## WORK ORDER
Copy all lines below that use the word "glasses".

## GIVEN DATA

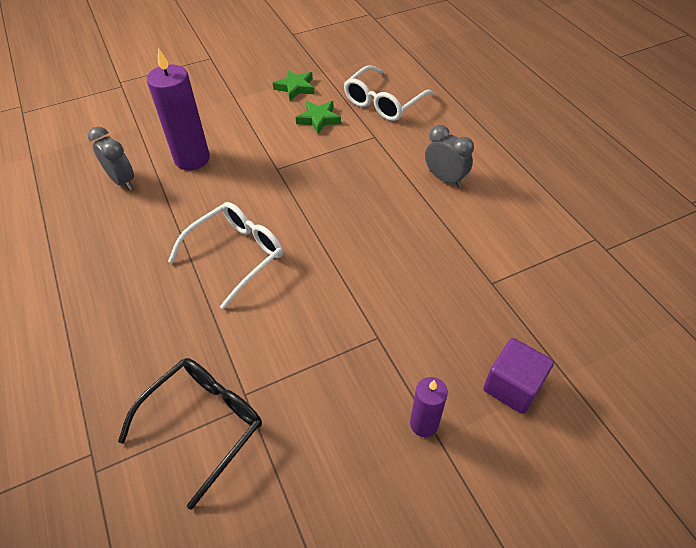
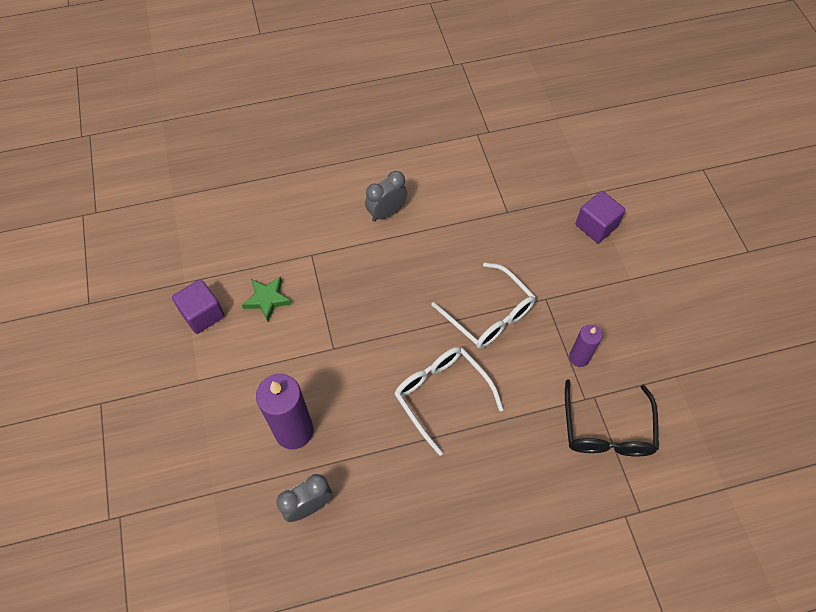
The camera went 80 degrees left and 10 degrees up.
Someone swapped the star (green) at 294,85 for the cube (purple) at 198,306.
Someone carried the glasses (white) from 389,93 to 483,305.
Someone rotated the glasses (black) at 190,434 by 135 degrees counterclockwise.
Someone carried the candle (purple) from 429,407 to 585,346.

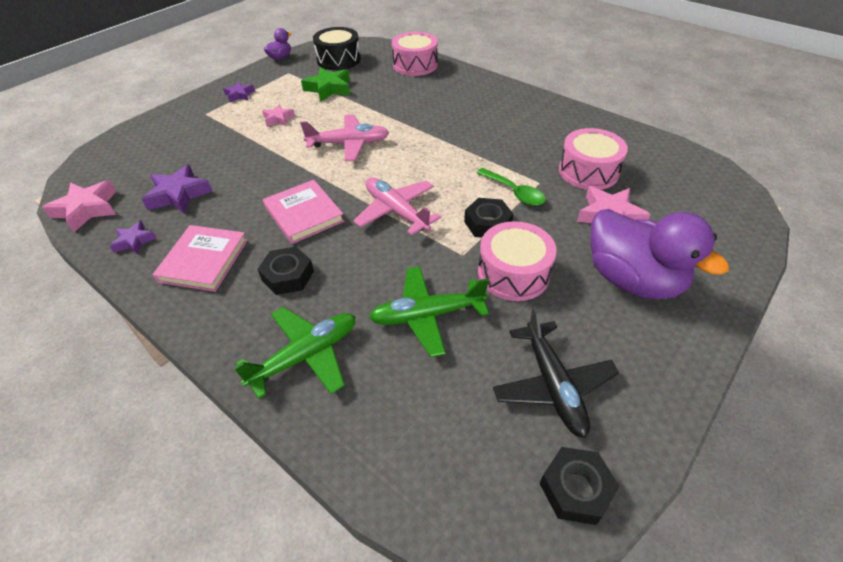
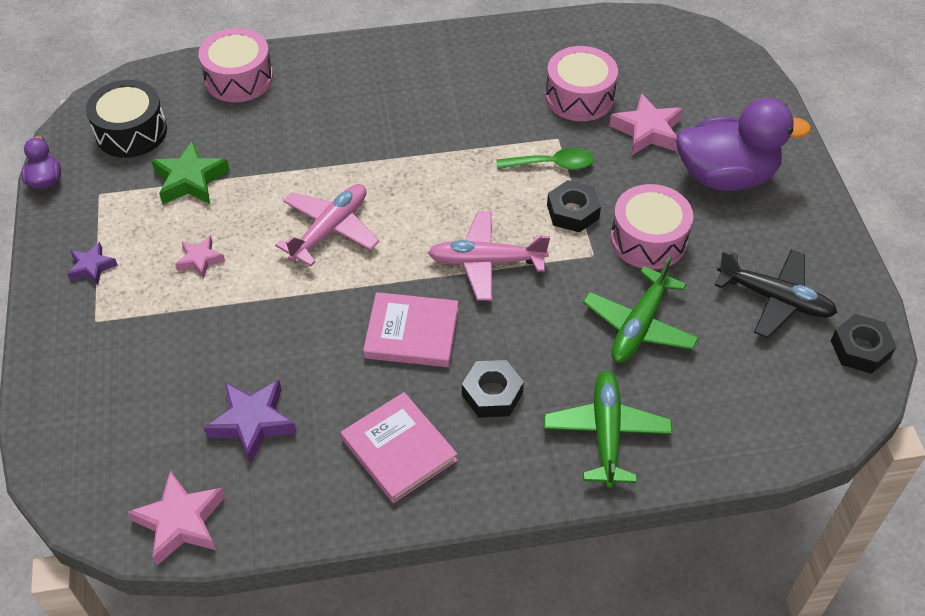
The camera went 50 degrees left and 5 degrees up.
Someone took away the star (purple) at 133,237.

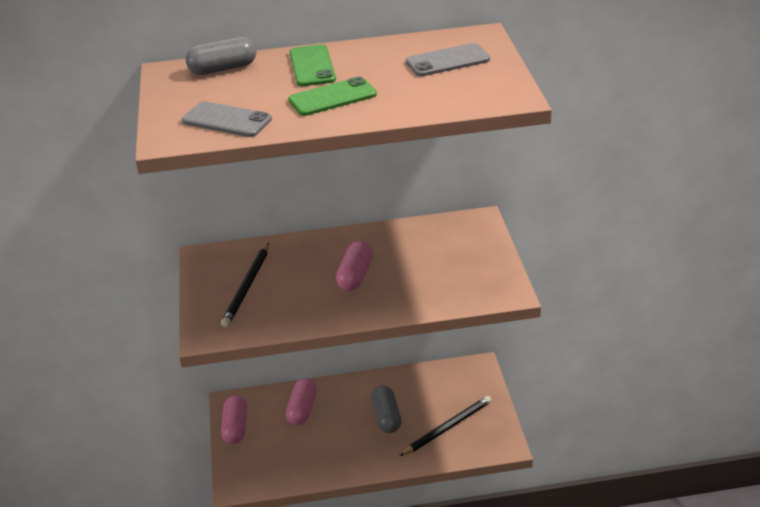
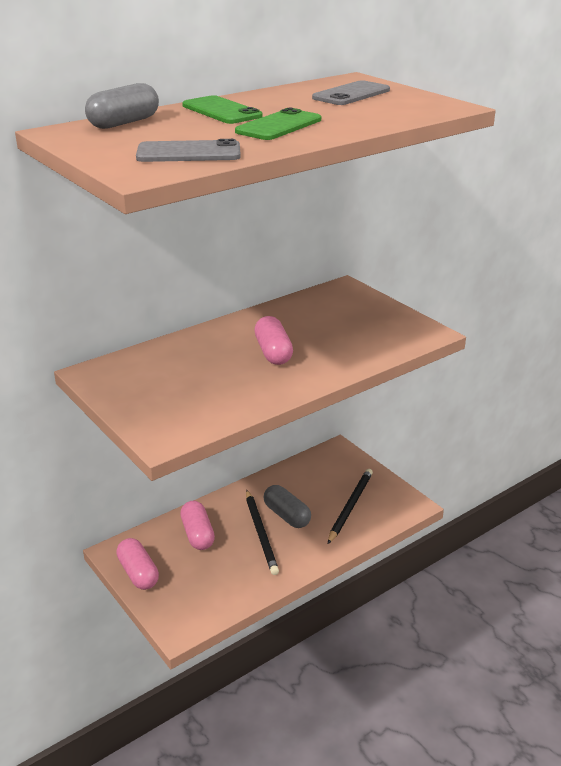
The camera went 30 degrees left and 5 degrees down.
Someone carried the pencil (black) from 245,285 to 262,532.

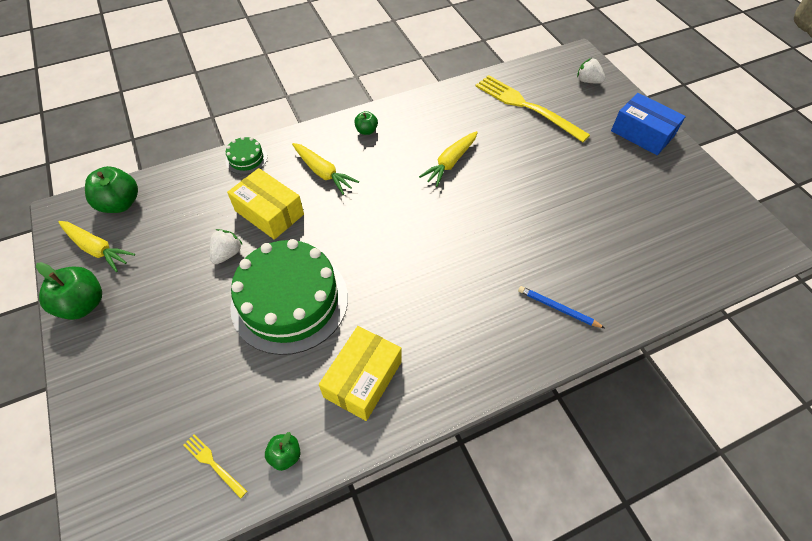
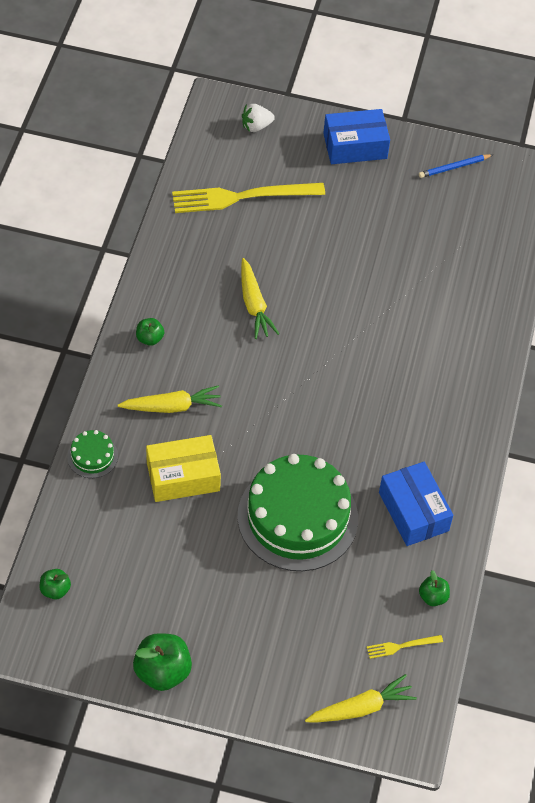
The camera went 55 degrees left and 0 degrees up.
Someone scaled the apple (green) at 111,189 by 0.55.
Someone carried the carrot (yellow) from 96,246 to 361,698.
Someone repainted the box (yellow) at 360,373, which became the box (blue) at 416,503.
Someone carried the pencil (blue) from 561,307 to 456,166.
Someone took away the strawberry (white) at 226,246.

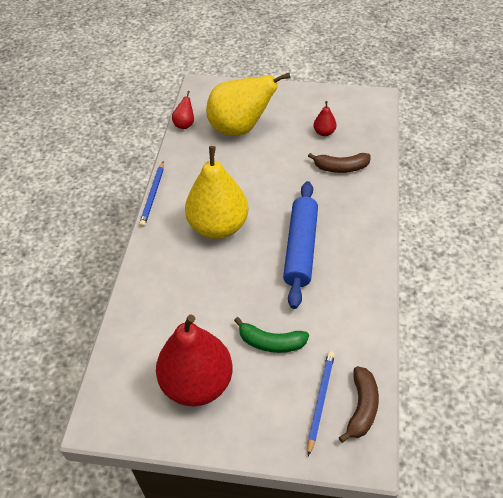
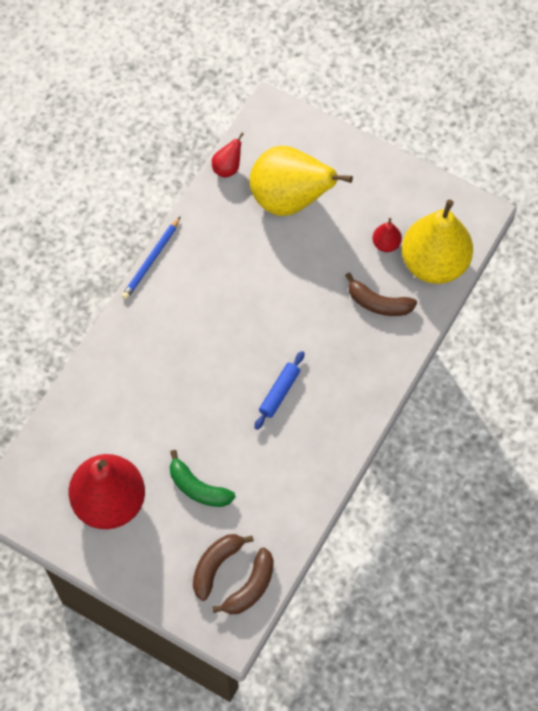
The camera went 20 degrees right and 15 degrees up.
Someone swapped the pencil (blue) at 321,403 for the banana (brown) at 223,567.
Someone scaled the rolling pin (blue) at 300,245 by 0.52.
Someone carried the pear (yellow) from 216,192 to 437,242.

## SOLVED EXERCISE
Someone carried the glasses (white) from 389,93 to 483,305.
Someone rotated the glasses (black) at 190,434 by 135 degrees counterclockwise.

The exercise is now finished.